**SHORT PROBLEM:** From the items below, copy every line that contains the string "numericTimeSignature". Treat uppercase and lowercase letters as distinct when matching.

**DATA SHOWN:**
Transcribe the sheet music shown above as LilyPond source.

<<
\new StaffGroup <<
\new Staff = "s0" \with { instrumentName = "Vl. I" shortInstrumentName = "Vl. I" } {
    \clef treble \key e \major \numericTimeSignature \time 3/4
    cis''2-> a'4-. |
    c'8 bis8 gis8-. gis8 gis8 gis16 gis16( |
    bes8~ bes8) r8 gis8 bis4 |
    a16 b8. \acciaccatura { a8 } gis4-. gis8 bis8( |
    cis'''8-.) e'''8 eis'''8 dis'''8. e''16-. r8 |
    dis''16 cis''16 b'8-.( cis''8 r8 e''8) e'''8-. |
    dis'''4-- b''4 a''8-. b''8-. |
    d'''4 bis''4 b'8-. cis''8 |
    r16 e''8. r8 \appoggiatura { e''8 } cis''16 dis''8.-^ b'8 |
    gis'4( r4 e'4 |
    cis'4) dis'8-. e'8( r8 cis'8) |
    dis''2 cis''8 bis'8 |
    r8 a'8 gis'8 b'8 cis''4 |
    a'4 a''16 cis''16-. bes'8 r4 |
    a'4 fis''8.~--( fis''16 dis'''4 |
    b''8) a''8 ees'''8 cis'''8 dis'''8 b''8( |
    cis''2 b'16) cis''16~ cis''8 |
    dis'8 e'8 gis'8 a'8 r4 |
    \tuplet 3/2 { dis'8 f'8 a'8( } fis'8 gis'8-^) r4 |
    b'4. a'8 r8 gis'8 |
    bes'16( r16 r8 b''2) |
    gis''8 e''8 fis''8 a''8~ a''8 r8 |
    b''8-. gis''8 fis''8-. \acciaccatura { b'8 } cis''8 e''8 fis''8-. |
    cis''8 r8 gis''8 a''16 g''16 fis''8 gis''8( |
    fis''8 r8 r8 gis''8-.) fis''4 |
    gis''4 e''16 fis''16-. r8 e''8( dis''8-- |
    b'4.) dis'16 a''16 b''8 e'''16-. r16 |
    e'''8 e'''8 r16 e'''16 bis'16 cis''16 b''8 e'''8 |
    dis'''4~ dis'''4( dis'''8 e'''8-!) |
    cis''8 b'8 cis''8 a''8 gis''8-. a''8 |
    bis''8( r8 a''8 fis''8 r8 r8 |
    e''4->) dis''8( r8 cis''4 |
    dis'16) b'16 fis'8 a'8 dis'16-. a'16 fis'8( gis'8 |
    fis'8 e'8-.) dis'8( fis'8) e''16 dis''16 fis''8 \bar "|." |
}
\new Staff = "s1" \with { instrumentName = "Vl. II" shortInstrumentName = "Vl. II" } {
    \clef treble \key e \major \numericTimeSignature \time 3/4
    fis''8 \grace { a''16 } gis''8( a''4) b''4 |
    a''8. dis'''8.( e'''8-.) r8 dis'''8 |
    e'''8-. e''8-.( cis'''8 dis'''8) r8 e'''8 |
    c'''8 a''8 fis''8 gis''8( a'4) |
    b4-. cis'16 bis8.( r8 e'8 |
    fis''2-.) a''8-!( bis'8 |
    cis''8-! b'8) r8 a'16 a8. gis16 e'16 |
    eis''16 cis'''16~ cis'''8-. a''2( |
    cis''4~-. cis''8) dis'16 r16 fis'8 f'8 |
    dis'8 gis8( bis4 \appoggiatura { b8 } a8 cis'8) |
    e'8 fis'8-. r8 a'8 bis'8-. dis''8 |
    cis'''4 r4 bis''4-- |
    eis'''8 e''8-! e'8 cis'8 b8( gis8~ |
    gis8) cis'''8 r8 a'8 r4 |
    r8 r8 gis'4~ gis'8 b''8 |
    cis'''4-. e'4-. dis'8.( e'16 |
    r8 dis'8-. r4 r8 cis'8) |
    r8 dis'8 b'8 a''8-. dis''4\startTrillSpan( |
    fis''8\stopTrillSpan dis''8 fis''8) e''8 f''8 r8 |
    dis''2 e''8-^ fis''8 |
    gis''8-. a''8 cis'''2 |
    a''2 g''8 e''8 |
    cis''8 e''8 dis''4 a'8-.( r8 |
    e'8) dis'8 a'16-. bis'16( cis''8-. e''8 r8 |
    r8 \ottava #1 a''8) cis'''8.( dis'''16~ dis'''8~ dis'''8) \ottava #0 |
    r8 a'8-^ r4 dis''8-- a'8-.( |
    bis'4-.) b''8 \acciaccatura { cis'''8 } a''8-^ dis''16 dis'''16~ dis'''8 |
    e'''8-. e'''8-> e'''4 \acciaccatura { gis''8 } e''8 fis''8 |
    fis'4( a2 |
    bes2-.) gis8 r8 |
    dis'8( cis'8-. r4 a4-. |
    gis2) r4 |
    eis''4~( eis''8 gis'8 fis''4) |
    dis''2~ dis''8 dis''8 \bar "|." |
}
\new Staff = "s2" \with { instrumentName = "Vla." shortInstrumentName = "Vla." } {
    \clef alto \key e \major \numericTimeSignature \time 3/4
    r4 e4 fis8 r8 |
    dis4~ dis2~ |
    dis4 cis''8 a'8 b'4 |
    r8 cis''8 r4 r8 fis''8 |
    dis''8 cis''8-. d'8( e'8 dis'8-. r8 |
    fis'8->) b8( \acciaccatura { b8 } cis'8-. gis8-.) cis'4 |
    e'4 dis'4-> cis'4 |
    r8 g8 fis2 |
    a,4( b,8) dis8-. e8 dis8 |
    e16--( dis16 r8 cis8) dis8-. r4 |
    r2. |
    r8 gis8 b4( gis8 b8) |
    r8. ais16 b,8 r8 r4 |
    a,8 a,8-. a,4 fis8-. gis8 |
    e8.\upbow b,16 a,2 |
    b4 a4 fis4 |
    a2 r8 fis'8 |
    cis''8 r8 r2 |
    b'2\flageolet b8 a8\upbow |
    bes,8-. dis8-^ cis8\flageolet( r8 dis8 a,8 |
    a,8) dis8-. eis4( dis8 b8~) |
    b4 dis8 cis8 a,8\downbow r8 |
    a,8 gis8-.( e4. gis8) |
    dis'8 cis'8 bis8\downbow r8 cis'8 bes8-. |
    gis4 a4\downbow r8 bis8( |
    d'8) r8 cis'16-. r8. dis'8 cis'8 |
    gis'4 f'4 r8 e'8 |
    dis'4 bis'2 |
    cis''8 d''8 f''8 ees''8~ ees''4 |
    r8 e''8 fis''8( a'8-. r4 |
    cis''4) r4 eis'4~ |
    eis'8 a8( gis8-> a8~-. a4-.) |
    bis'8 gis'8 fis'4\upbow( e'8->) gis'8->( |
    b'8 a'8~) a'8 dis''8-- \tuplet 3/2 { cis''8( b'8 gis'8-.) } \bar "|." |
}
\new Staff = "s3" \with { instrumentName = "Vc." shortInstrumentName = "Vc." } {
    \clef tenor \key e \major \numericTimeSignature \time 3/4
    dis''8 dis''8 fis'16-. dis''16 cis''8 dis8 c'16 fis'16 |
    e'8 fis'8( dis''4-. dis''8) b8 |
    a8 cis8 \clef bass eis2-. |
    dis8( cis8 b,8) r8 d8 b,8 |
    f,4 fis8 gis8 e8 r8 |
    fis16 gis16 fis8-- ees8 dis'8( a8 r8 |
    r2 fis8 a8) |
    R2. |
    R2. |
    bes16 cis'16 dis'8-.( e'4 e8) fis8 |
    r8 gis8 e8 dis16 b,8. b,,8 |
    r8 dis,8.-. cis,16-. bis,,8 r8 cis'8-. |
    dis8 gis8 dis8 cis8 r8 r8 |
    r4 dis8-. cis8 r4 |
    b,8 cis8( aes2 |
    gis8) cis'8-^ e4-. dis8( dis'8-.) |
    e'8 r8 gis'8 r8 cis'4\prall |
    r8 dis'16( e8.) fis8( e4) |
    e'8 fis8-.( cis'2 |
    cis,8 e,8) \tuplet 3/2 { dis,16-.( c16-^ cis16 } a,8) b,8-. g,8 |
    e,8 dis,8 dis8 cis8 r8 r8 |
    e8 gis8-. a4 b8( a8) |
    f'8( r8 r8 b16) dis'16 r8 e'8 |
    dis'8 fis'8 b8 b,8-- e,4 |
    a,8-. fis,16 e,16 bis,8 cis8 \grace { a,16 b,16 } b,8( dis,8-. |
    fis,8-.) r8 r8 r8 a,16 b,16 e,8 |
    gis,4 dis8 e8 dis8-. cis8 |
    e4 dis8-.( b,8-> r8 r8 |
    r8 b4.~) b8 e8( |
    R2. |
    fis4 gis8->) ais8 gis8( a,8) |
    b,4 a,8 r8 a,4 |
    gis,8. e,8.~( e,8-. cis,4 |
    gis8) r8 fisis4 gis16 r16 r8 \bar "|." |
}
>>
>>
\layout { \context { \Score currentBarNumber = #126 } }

**TASK SOLUTION:**
    \clef treble \key e \major \numericTimeSignature \time 3/4
    \clef treble \key e \major \numericTimeSignature \time 3/4
    \clef alto \key e \major \numericTimeSignature \time 3/4
    \clef tenor \key e \major \numericTimeSignature \time 3/4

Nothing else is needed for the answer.